Problem to solve:
Only the lines from the one bearing "yellow ruler: 3 -> 5" through the end of the entries should be output, exactly as they stand, and pictures should be skipped.

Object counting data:
§
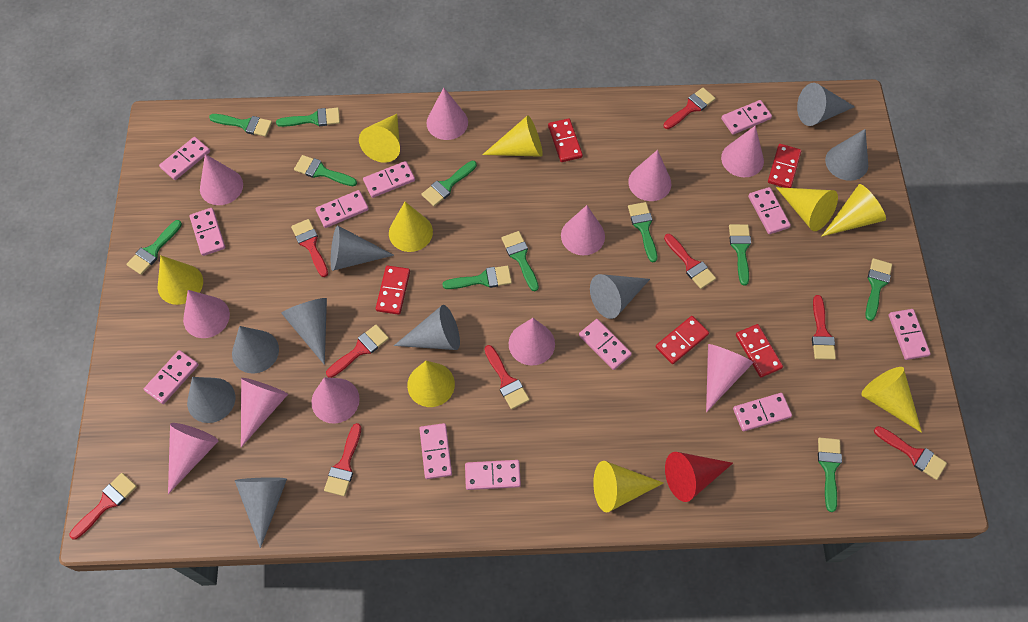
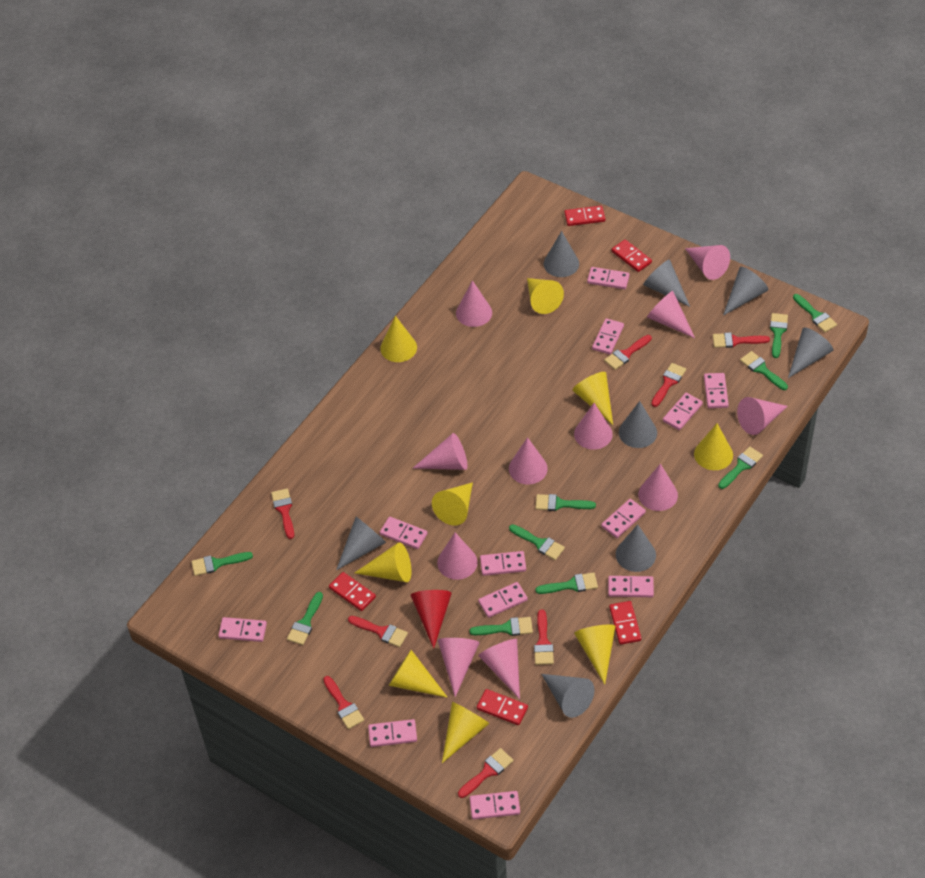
green brush: 11 -> 10
grey cone: 9 -> 8
red brush: 9 -> 8

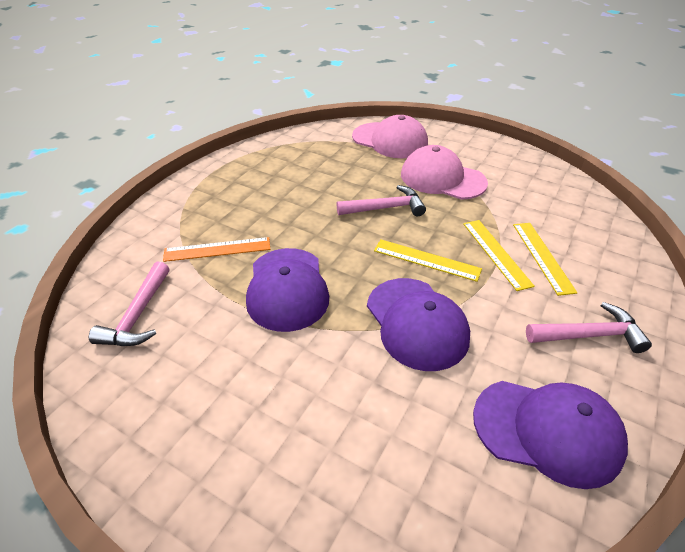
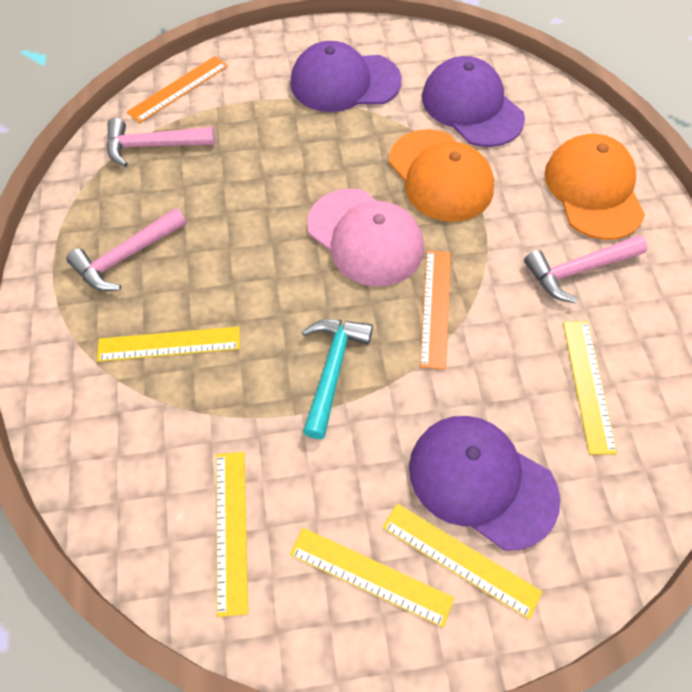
orange cap: 0 -> 2
orange ruler: 1 -> 2
pink cap: 2 -> 1
turquoise hammer: 0 -> 1
yellow ruler: 3 -> 5

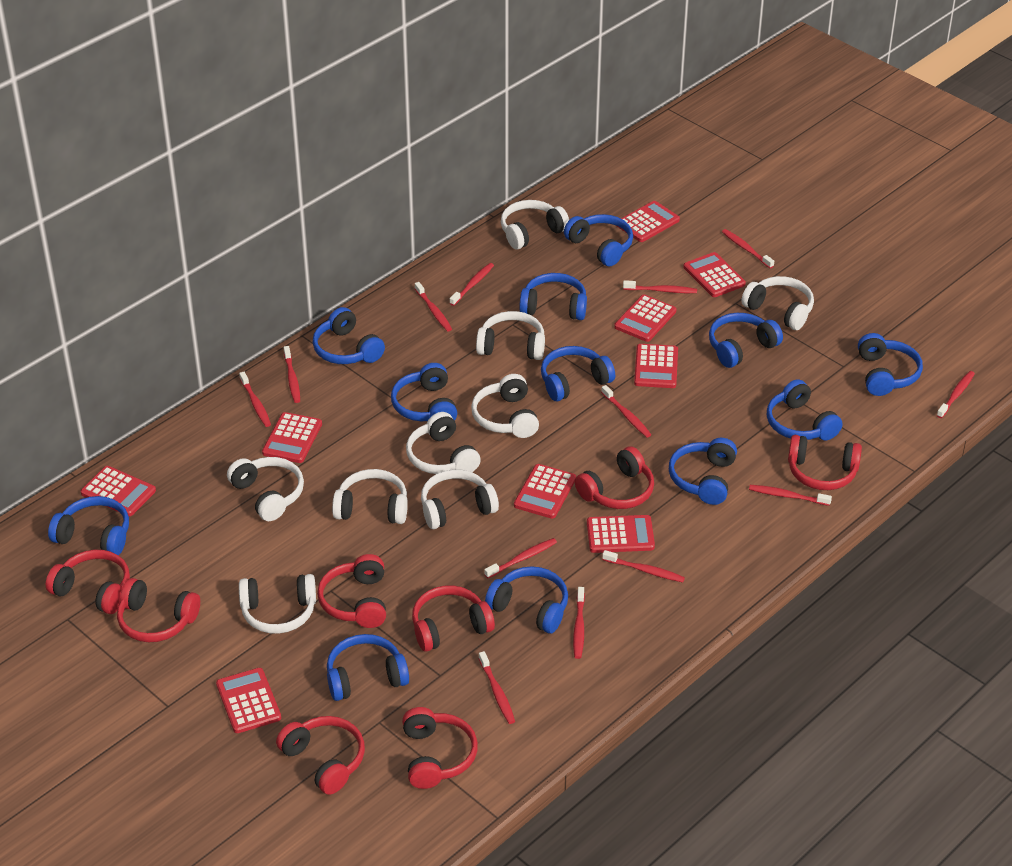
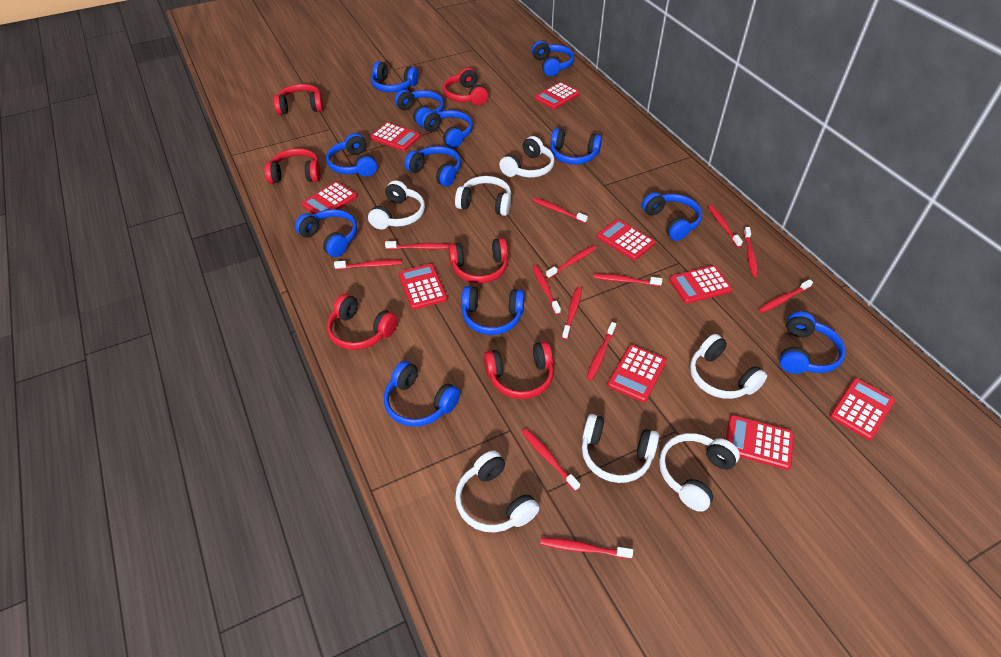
red headphones: 8 -> 6
white headphones: 9 -> 7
§
Expected output:
yellow ruler: 3 -> 5

red headphones: 8 -> 6
white headphones: 9 -> 7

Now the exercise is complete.